THE TASK:
Nothing but the lines from the one containing "TOF2 pin SCL: D1 -> D7" through the one containing "BUZZER pin IO: D4 -> D10", both included, should be given again, each exactly as written below.

Version comparison data:
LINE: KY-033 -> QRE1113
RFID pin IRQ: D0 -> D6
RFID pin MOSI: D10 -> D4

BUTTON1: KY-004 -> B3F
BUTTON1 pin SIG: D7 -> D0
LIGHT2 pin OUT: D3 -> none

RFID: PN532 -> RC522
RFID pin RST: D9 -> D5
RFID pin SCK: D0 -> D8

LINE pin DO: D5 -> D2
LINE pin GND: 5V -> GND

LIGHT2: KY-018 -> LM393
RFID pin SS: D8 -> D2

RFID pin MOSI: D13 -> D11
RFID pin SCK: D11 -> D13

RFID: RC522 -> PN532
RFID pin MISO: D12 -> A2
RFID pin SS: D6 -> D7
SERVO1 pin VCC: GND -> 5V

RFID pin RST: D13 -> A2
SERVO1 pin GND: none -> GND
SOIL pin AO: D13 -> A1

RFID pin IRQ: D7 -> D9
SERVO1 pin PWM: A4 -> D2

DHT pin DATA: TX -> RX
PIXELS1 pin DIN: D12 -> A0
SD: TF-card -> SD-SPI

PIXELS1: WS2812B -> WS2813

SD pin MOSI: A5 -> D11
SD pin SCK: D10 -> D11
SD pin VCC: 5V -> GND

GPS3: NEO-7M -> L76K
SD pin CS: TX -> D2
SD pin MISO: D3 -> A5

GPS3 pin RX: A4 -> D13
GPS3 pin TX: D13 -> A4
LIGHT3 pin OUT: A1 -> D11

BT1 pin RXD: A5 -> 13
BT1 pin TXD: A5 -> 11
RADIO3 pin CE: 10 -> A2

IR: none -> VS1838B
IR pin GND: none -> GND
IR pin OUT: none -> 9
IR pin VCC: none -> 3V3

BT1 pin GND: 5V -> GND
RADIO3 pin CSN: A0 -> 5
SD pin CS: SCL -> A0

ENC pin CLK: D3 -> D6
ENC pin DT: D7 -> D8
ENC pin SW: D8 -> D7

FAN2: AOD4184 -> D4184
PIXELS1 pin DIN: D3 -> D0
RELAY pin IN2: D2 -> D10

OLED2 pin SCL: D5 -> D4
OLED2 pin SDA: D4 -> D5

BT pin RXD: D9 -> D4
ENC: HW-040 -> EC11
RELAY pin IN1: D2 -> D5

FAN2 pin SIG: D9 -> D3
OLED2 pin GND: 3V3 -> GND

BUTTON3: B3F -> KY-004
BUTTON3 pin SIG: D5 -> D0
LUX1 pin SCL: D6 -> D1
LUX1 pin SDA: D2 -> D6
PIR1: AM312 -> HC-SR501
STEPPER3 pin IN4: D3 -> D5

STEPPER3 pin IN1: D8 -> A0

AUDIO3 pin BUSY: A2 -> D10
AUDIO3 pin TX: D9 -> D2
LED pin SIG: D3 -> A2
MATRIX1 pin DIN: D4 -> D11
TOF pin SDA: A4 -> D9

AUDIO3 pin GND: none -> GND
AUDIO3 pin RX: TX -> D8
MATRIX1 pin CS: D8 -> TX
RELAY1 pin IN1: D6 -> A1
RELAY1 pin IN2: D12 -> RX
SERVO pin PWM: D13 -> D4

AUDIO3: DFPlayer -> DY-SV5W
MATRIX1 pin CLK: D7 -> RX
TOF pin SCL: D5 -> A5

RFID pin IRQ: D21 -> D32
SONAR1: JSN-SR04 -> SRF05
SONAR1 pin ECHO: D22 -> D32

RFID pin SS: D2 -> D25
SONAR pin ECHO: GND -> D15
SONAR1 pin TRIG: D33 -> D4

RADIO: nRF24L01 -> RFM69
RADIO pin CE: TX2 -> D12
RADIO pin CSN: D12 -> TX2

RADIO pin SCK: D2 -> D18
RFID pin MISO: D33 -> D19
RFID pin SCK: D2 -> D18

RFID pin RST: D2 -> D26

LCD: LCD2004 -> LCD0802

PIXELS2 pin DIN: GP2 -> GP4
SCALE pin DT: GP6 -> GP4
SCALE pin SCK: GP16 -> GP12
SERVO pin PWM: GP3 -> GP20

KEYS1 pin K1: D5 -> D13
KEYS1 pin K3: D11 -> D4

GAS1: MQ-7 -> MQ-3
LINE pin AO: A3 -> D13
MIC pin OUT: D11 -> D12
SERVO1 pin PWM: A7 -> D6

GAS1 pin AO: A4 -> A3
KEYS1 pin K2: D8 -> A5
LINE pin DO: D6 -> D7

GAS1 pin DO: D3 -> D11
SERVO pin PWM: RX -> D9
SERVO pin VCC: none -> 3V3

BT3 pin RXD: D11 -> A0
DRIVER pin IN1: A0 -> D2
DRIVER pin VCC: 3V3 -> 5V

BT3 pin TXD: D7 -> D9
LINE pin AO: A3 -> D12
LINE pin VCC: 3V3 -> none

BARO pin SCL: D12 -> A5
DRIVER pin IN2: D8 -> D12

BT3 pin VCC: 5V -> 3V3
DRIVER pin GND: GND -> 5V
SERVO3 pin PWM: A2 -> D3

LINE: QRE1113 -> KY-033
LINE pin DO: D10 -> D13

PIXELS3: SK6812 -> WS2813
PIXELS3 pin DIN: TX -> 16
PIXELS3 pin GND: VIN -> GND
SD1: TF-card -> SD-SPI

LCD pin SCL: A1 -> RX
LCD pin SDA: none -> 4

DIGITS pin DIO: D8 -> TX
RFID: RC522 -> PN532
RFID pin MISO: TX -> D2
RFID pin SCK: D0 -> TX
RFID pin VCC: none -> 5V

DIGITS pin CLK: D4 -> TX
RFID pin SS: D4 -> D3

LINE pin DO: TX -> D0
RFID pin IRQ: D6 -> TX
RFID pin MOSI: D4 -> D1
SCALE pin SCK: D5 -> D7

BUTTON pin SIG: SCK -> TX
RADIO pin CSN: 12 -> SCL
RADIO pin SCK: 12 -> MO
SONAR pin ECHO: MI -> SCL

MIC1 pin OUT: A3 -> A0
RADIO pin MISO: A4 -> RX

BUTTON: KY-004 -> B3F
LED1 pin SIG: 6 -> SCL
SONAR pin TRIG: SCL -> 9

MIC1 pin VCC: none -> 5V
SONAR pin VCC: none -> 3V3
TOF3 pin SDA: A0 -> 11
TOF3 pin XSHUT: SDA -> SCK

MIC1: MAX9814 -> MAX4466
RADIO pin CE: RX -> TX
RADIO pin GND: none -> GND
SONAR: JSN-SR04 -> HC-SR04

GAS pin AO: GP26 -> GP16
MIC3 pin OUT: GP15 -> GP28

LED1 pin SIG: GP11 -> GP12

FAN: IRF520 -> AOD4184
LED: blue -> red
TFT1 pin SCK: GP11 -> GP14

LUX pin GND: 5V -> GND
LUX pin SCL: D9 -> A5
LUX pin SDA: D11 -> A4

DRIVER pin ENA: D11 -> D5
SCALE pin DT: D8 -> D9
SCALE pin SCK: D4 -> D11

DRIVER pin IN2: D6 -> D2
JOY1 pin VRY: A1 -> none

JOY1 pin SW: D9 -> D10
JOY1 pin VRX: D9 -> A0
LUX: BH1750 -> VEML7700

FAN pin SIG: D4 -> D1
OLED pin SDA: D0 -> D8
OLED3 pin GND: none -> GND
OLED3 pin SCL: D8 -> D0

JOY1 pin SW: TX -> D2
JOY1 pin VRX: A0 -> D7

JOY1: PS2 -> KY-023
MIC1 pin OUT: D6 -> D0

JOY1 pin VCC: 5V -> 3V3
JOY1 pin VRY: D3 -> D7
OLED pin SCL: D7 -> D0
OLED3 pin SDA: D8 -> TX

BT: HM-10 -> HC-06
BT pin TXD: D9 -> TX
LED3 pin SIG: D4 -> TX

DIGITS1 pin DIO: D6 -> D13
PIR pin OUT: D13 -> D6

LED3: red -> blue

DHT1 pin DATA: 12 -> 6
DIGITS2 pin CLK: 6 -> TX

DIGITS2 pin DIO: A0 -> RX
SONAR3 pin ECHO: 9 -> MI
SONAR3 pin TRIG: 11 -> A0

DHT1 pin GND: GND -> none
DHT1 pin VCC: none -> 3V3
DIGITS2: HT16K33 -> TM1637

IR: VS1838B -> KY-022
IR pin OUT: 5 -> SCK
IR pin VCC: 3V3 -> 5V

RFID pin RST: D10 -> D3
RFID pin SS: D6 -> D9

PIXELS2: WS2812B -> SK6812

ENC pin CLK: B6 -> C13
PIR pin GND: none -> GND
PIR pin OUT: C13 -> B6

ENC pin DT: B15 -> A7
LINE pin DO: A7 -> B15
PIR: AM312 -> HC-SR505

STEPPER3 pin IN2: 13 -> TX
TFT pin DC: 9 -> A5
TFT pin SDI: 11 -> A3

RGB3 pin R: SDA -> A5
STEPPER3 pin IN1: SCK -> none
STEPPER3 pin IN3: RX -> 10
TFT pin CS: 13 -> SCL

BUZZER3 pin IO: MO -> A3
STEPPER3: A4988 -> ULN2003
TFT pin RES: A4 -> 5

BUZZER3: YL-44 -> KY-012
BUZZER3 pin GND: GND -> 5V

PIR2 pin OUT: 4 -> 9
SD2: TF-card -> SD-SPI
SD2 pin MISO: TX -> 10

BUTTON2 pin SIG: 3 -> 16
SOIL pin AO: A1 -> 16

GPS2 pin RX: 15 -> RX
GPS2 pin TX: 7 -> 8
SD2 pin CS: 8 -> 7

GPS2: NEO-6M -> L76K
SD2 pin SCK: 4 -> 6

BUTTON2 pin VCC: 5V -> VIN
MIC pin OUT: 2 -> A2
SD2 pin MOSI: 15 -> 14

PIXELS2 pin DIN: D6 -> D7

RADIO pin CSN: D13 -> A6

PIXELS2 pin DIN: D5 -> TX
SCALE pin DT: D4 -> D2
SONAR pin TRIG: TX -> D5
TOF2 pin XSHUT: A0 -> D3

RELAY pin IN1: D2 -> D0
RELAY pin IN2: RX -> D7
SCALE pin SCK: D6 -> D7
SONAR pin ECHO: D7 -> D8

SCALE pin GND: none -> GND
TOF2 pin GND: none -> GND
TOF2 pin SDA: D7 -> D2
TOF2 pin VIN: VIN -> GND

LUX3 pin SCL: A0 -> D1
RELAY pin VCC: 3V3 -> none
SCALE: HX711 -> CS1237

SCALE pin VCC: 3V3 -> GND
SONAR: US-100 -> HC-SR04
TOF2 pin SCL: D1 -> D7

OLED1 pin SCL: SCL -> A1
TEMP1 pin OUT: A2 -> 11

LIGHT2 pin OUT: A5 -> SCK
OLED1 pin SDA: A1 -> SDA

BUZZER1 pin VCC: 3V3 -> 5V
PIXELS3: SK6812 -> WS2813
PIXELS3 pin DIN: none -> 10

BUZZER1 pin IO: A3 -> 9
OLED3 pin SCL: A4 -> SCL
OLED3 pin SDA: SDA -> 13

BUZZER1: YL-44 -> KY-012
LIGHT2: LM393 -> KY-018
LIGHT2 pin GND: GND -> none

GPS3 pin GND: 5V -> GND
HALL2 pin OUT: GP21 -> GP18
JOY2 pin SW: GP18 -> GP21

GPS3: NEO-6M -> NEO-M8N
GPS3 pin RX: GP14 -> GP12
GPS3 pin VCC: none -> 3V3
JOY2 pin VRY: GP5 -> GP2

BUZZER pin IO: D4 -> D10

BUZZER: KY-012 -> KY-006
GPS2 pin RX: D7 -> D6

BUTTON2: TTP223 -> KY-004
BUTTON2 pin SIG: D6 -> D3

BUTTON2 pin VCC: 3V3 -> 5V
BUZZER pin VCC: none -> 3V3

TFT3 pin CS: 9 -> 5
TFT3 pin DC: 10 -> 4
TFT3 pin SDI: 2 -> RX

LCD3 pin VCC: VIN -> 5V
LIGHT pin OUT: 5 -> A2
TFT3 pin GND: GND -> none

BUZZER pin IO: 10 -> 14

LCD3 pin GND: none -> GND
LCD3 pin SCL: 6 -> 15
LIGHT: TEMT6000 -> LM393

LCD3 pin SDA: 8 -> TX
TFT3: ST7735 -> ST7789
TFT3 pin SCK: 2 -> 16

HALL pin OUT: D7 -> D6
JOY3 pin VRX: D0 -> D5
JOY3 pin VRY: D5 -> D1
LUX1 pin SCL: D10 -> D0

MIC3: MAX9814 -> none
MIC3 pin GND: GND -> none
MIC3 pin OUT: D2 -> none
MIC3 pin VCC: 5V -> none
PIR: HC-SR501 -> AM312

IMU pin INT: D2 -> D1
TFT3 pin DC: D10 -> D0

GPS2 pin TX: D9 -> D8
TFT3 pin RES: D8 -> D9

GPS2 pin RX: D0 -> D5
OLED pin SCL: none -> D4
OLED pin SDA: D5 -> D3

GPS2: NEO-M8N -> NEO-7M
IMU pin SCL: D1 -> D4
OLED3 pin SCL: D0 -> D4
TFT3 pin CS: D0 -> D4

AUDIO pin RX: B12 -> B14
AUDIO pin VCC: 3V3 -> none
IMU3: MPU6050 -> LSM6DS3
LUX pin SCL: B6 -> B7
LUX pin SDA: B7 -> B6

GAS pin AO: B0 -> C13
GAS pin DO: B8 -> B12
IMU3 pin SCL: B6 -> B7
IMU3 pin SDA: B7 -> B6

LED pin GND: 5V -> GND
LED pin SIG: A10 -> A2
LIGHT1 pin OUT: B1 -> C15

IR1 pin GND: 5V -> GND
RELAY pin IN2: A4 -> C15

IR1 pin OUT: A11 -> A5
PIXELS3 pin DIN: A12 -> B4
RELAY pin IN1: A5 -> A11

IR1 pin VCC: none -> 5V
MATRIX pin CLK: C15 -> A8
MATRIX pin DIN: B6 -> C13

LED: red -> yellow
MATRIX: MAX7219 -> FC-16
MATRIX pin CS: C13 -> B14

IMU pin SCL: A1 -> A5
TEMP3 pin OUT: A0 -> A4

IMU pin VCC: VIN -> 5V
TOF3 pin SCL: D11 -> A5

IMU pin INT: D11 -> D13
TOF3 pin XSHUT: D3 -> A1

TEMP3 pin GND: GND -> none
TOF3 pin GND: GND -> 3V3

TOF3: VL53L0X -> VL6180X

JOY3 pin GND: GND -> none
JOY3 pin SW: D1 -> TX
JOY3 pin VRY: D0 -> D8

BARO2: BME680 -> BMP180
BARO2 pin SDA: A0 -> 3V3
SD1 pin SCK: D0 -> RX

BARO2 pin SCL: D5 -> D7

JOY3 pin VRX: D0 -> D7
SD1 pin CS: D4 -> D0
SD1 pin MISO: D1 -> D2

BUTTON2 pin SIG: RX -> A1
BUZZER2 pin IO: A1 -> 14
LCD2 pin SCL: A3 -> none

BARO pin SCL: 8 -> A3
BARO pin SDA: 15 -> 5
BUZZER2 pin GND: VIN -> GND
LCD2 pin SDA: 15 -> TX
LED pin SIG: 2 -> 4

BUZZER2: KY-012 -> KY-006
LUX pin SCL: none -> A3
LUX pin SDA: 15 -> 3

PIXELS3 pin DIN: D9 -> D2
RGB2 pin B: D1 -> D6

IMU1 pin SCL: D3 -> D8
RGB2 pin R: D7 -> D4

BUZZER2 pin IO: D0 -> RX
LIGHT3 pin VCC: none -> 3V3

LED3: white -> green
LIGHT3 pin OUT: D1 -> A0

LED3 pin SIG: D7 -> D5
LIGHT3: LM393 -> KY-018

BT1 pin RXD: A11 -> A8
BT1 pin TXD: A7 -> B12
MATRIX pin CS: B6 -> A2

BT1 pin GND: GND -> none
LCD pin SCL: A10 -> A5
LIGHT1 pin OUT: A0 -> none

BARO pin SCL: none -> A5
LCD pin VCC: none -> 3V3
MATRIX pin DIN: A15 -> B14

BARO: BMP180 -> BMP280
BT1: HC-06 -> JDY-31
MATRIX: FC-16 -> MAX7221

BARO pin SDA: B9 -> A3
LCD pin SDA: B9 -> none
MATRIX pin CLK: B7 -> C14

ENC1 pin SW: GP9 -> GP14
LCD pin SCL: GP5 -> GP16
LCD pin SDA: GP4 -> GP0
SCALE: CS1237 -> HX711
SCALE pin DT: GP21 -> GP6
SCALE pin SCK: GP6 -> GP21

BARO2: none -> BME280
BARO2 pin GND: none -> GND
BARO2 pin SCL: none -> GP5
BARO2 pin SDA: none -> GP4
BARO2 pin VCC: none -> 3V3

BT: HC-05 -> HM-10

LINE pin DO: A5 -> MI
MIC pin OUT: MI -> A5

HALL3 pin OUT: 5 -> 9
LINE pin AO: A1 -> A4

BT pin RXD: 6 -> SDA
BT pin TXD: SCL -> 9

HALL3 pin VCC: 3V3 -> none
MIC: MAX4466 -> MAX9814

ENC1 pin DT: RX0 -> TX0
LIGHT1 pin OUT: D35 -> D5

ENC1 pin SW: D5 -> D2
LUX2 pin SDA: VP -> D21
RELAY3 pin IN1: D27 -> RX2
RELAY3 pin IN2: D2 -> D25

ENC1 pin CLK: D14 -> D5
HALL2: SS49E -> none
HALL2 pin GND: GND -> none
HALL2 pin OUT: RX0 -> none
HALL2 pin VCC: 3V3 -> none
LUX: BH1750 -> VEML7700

EXERCISE RESULT:
TOF2 pin SCL: D1 -> D7

OLED1 pin SCL: SCL -> A1
TEMP1 pin OUT: A2 -> 11

LIGHT2 pin OUT: A5 -> SCK
OLED1 pin SDA: A1 -> SDA

BUZZER1 pin VCC: 3V3 -> 5V
PIXELS3: SK6812 -> WS2813
PIXELS3 pin DIN: none -> 10

BUZZER1 pin IO: A3 -> 9
OLED3 pin SCL: A4 -> SCL
OLED3 pin SDA: SDA -> 13

BUZZER1: YL-44 -> KY-012
LIGHT2: LM393 -> KY-018
LIGHT2 pin GND: GND -> none

GPS3 pin GND: 5V -> GND
HALL2 pin OUT: GP21 -> GP18
JOY2 pin SW: GP18 -> GP21

GPS3: NEO-6M -> NEO-M8N
GPS3 pin RX: GP14 -> GP12
GPS3 pin VCC: none -> 3V3
JOY2 pin VRY: GP5 -> GP2

BUZZER pin IO: D4 -> D10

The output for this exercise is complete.